(YOUR ASSIGNMENT)
Below are the records; pull every line that includes "bęben".

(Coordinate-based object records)

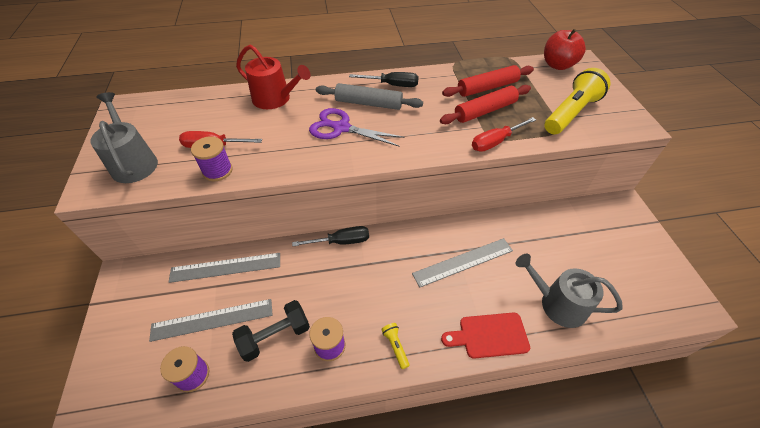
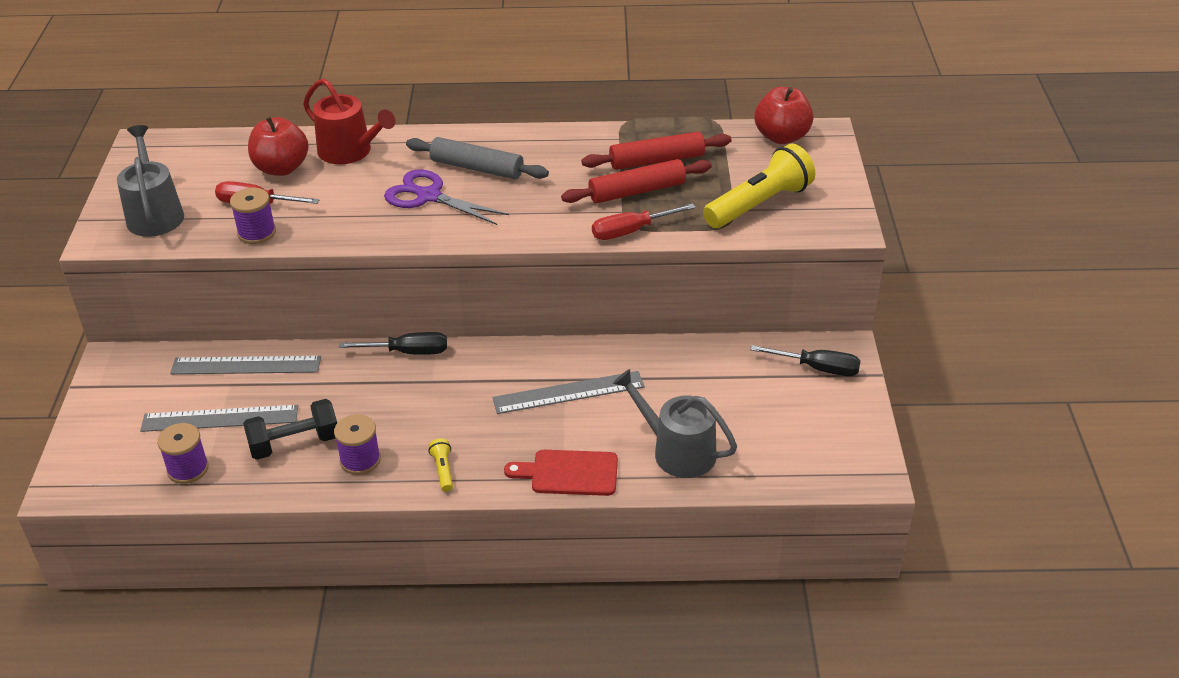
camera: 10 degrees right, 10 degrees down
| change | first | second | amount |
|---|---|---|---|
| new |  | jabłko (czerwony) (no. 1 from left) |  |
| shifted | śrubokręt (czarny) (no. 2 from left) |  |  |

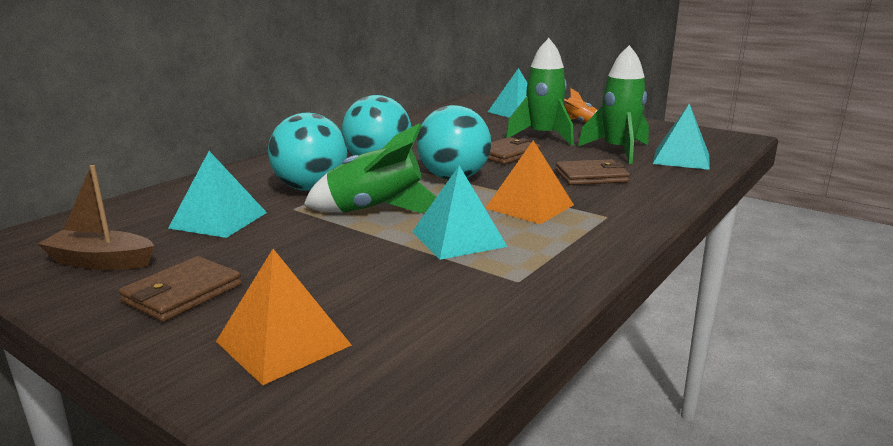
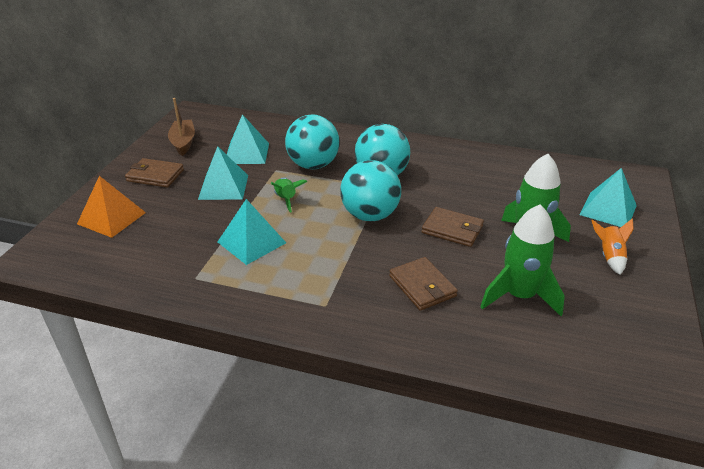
camera: 70 degrees right, 15 degrees up
| change | first | second | amount |
|---|---|---|---|
| shifted | piramida (turkusowy) (no. 4 from left in the first image) | piramida (turkusowy) (no. 1 from left) |  |
| scaled | rakieta (zielony) (no. 1 from left) |  | x0.54 |
| gone | piramida (pomarańczowy) (no. 2 from left) |  |  |

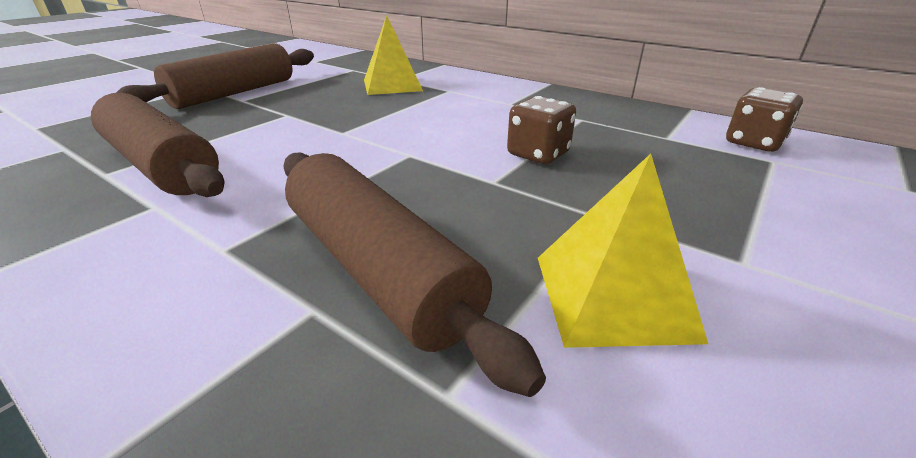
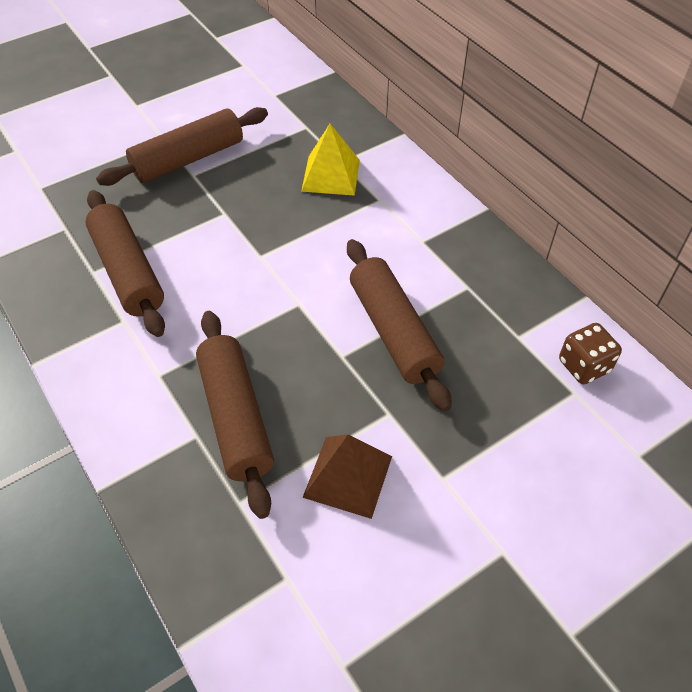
camera: 20 degrees right, 20 degrees up
| change | first | second | amount |
|---|---|---|---|
| repainted | piramida (żółty) (no. 2 from left) | piramida (brązowy) |  |
| swapped | kostka do gry (brązowy) (no. 1 from left) | wałek do ciasta (brązowy) (no. 4 from left) |  |

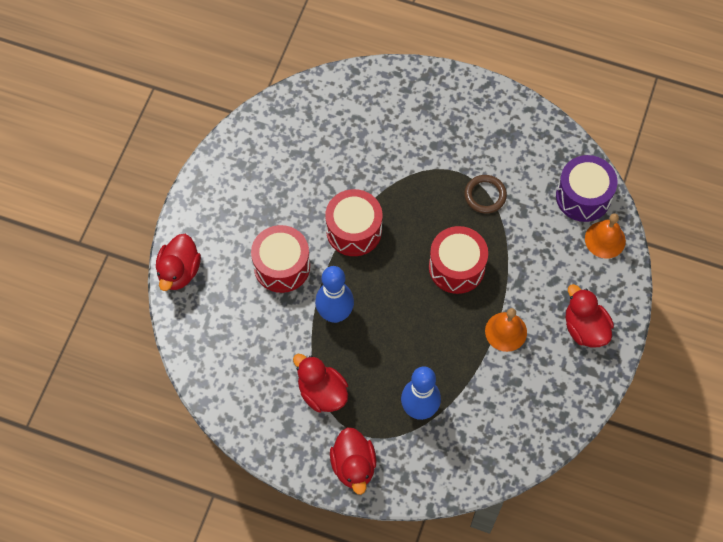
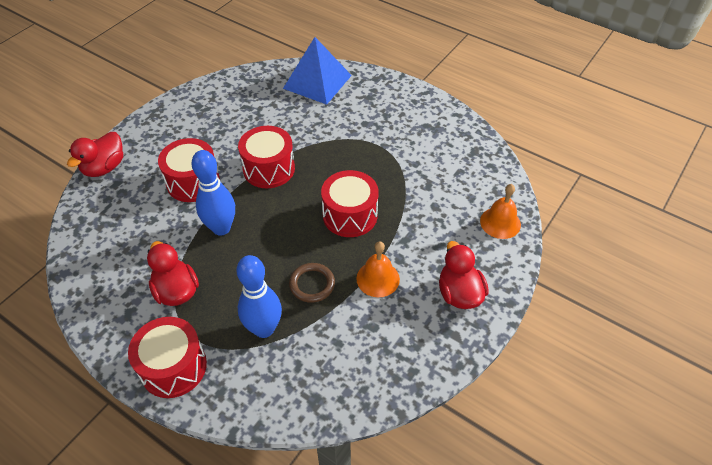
camera: 15 degrees right, 15 degrees down
| change | first | second | amount |
|---|---|---|---|
| swapped | kaczka (czerwony) (no. 3 from left) | bęben (czerwony) (no. 1 from left) |  |
| new |  | piramida (niebieski) |  |
| shifted | pierścień (brązowy) |  |  |
| gone | bęben (fioletowy) |  |  |

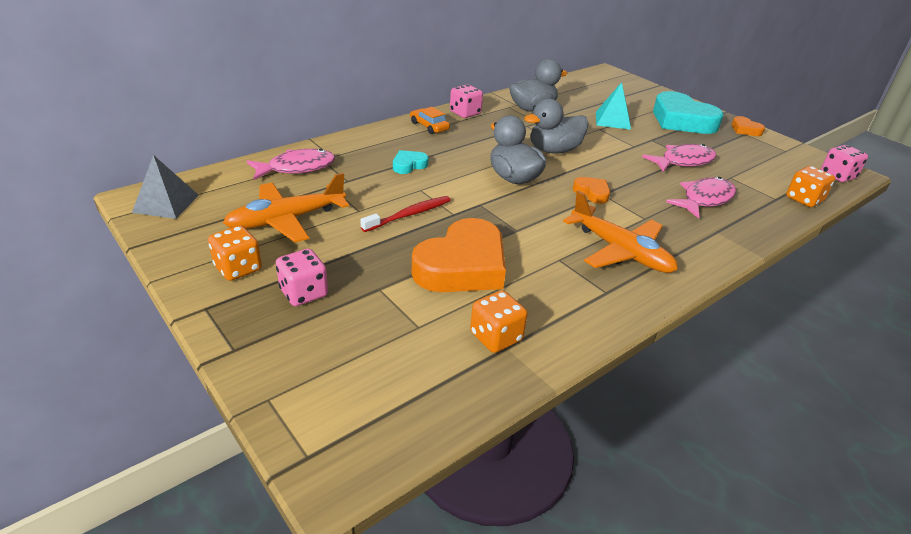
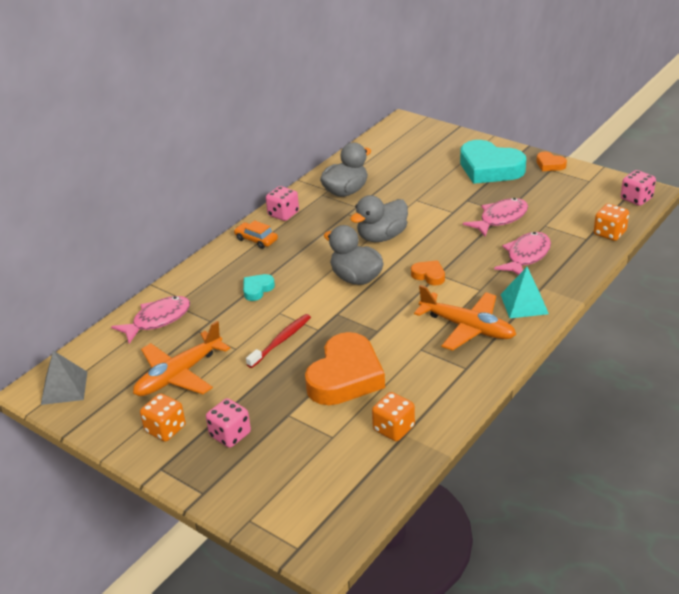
camera: 10 degrees left, 0 degrees up
| change | first | second | amount |
|---|---|---|---|
| shifted | piramida (turkusowy) |  |  |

(ANSWER TO THE EXERCISE)
| swapped | kaczka (czerwony) (no. 3 from left) | bęben (czerwony) (no. 1 from left) |  |
| gone | bęben (fioletowy) |  |  |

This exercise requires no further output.